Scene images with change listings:

[Start of section]

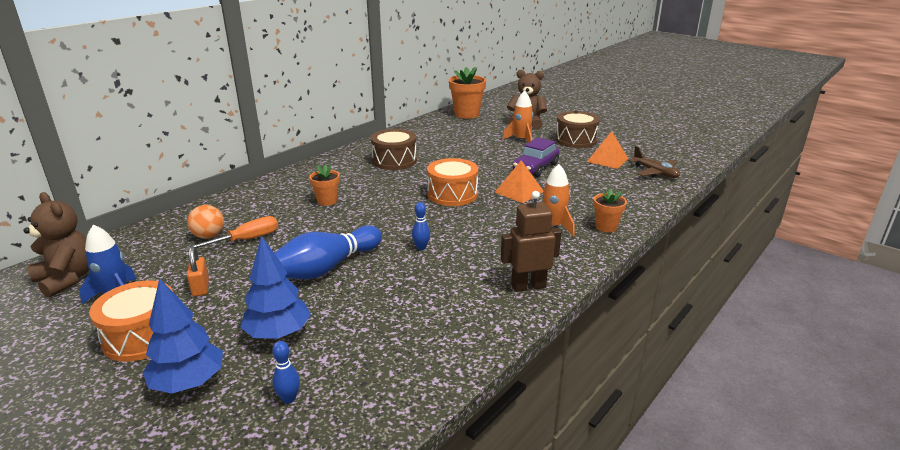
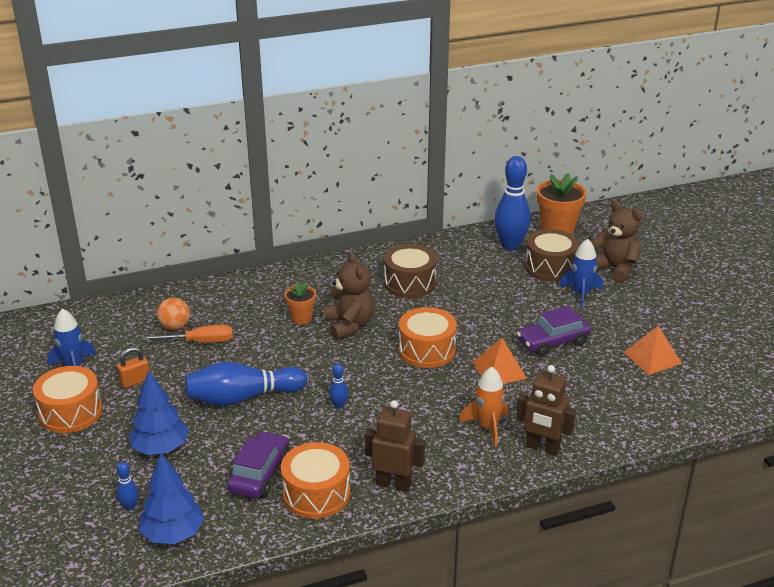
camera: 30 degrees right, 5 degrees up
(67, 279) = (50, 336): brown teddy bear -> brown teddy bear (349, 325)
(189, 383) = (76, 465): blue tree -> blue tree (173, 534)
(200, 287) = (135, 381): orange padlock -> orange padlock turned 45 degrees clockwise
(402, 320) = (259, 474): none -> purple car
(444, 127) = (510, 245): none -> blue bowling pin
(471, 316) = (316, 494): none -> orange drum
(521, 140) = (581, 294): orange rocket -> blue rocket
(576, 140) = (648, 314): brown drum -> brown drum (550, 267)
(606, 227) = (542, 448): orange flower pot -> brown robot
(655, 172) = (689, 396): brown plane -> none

[End of section]
[Start of section]

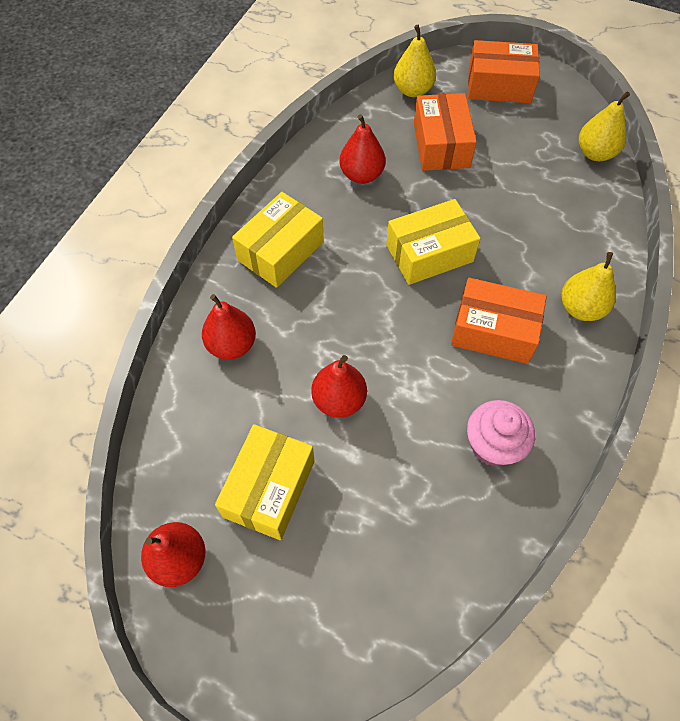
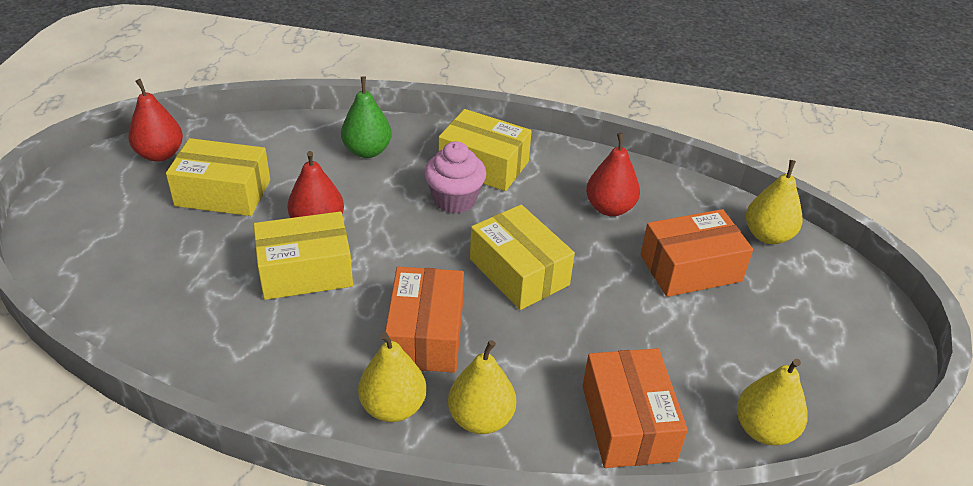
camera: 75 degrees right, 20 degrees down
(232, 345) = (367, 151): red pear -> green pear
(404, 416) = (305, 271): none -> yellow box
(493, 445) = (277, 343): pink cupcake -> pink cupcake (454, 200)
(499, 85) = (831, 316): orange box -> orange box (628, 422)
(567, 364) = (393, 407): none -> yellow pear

[End of section]

*To do*
Output the lines of the records above exactly as they appear, from the line containing "camera: 30 degrees right, 5 degrees up" through the line containing "(655, 172) = (689, 396): brown plane -> none".

*Result of the exercise*
camera: 30 degrees right, 5 degrees up
(67, 279) = (50, 336): brown teddy bear -> brown teddy bear (349, 325)
(189, 383) = (76, 465): blue tree -> blue tree (173, 534)
(200, 287) = (135, 381): orange padlock -> orange padlock turned 45 degrees clockwise
(402, 320) = (259, 474): none -> purple car
(444, 127) = (510, 245): none -> blue bowling pin
(471, 316) = (316, 494): none -> orange drum
(521, 140) = (581, 294): orange rocket -> blue rocket
(576, 140) = (648, 314): brown drum -> brown drum (550, 267)
(606, 227) = (542, 448): orange flower pot -> brown robot
(655, 172) = (689, 396): brown plane -> none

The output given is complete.